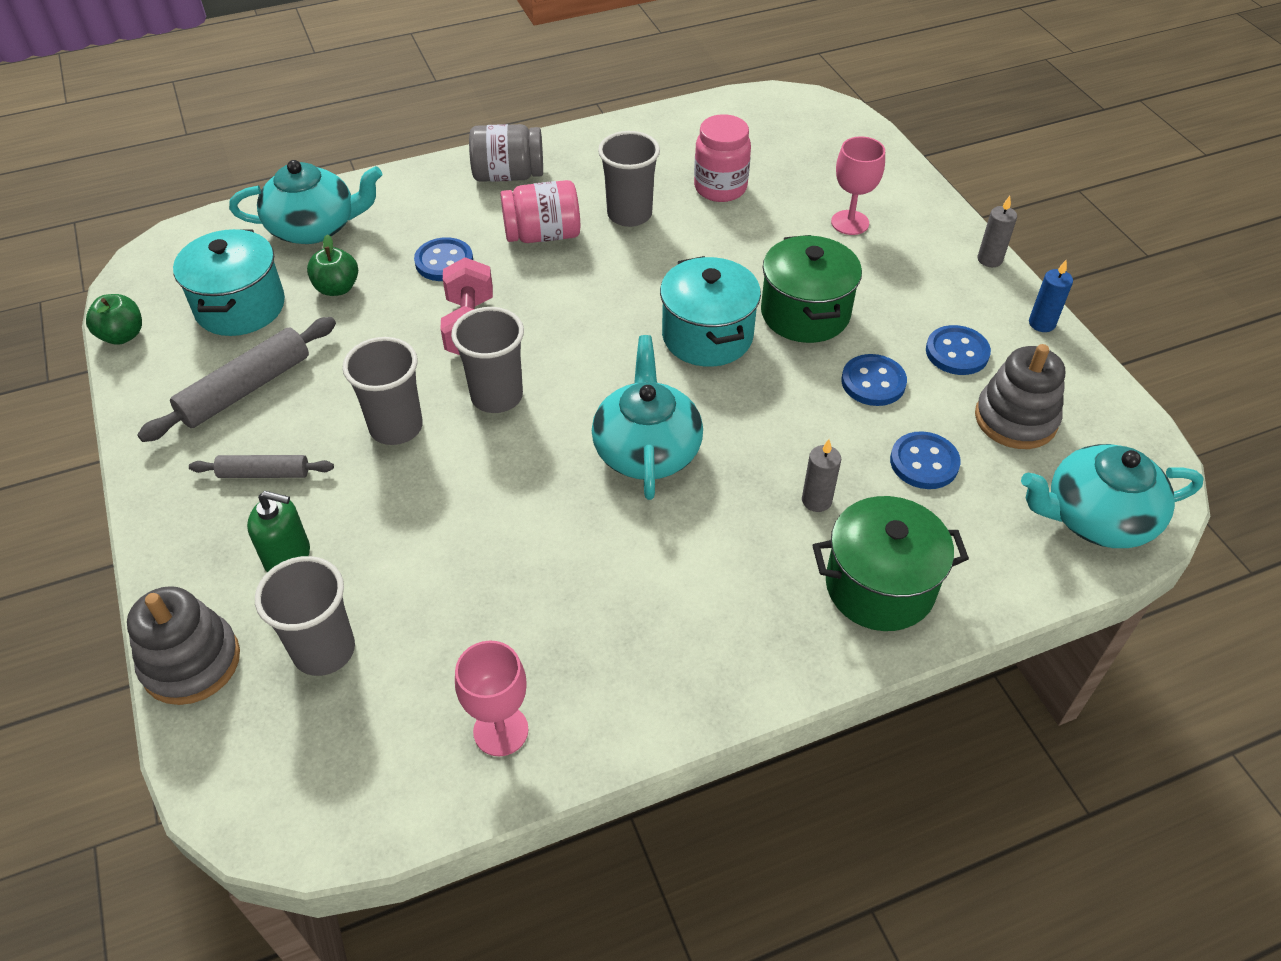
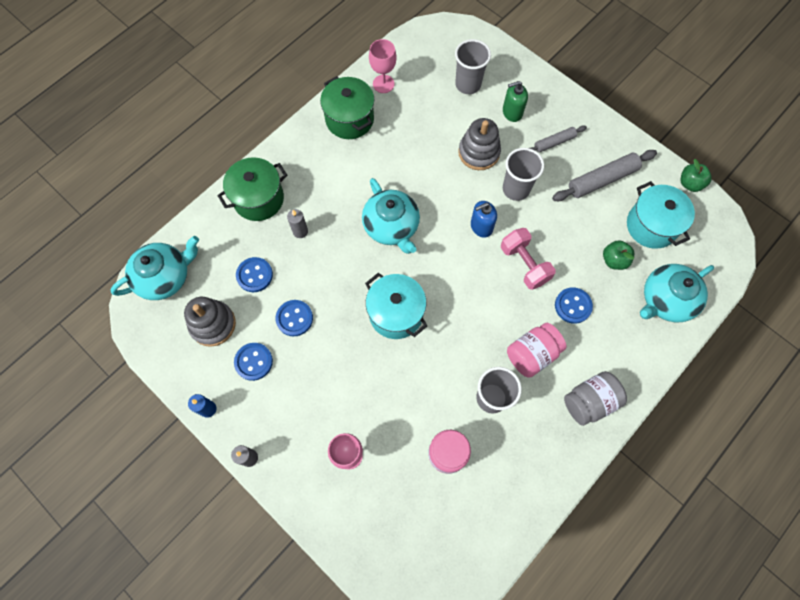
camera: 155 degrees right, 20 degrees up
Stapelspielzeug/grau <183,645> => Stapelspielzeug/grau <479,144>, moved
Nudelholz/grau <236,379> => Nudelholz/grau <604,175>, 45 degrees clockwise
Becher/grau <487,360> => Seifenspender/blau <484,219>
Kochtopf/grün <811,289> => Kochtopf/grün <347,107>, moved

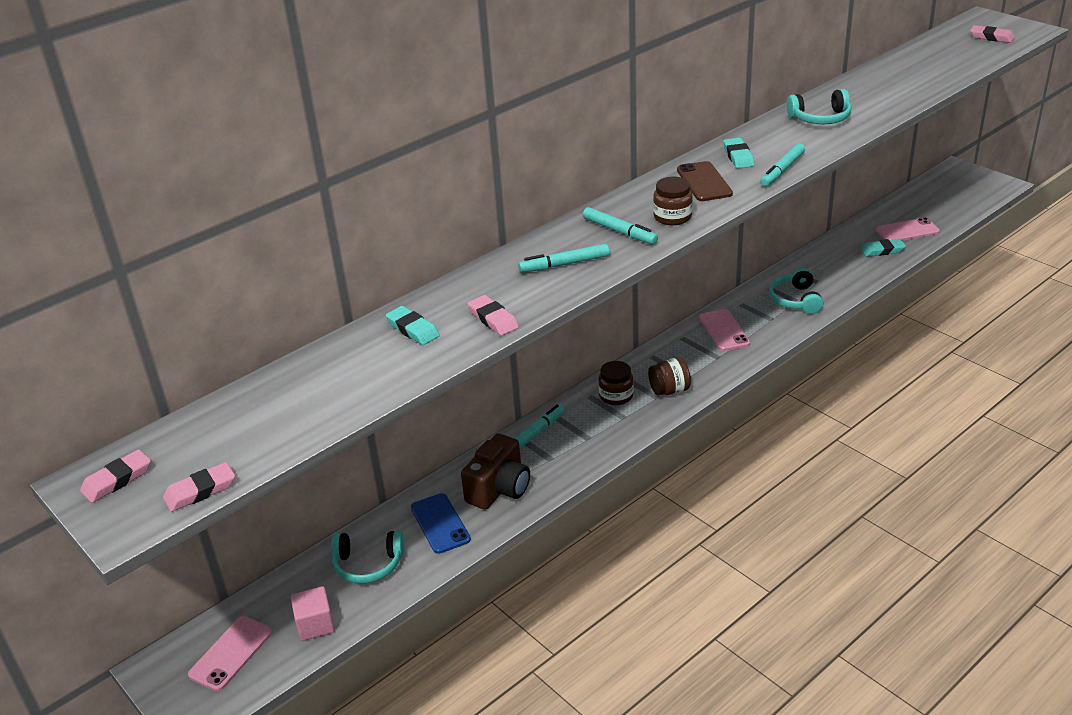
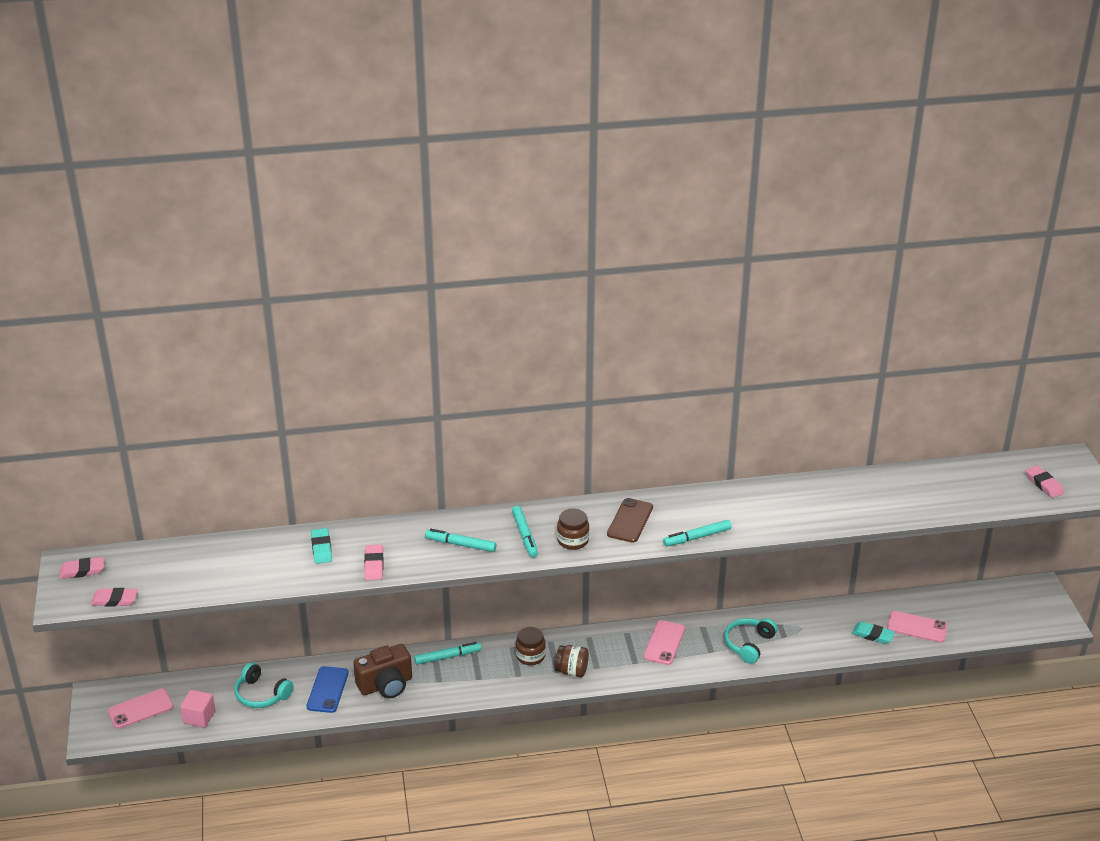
camera: 30 degrees right, 0 degrees up
Radiergummi/türkis <738,153> => nothing
Kopfhörer/türkis <818,106> => nothing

□ □ □ □

- _Exercise brief_
Exactly the lines from the one with "Becher/grau <487,360> =>" through the end of the records should be written out, and only those. Pictures do not belong in the copy.

- _Finished task_
Becher/grau <487,360> => Seifenspender/blau <484,219>
Kochtopf/grün <811,289> => Kochtopf/grün <347,107>, moved

camera: 30 degrees right, 0 degrees up
Radiergummi/türkis <738,153> => nothing
Kopfhörer/türkis <818,106> => nothing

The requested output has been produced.